Prompt - Copy task. Retype the whole listing exactly, omitting any picture in it.
---*---
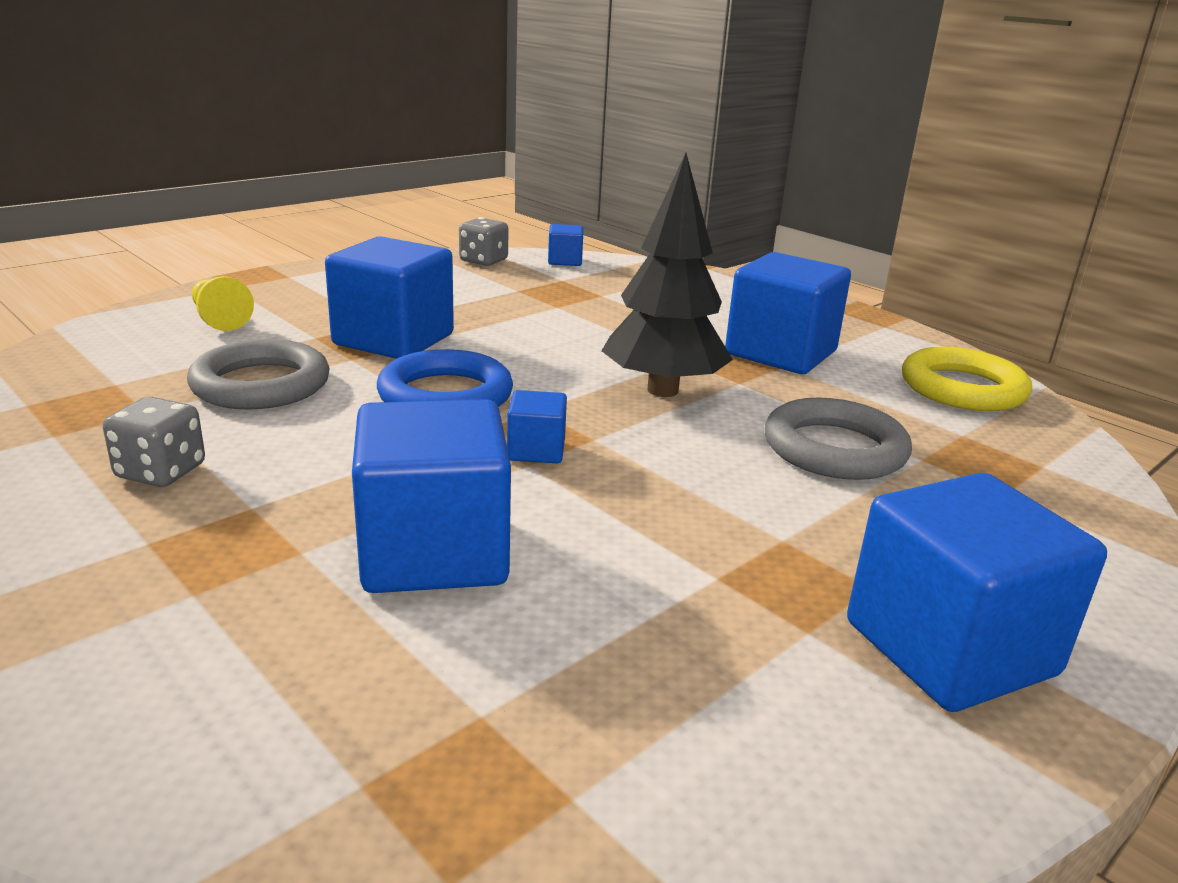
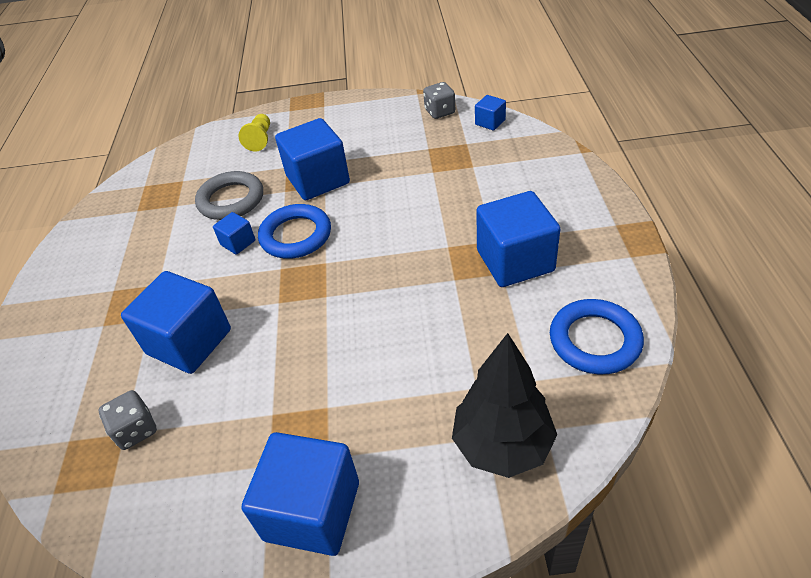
camera: 45 degrees right, 20 degrees up
(161, 472) = (149, 249): grey dice -> grey dice (136, 430)
(536, 450) = (291, 294): blue cube -> blue cube (238, 243)
(663, 390) = (403, 270): black tree -> black tree (502, 445)
(834, 449) = (435, 357): grey ring -> none
(962, 388) = (594, 340): yellow ring -> blue ring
---*---
Answer area -
camera: 45 degrees right, 20 degrees up
(161, 472) = (149, 249): grey dice -> grey dice (136, 430)
(536, 450) = (291, 294): blue cube -> blue cube (238, 243)
(663, 390) = (403, 270): black tree -> black tree (502, 445)
(834, 449) = (435, 357): grey ring -> none
(962, 388) = (594, 340): yellow ring -> blue ring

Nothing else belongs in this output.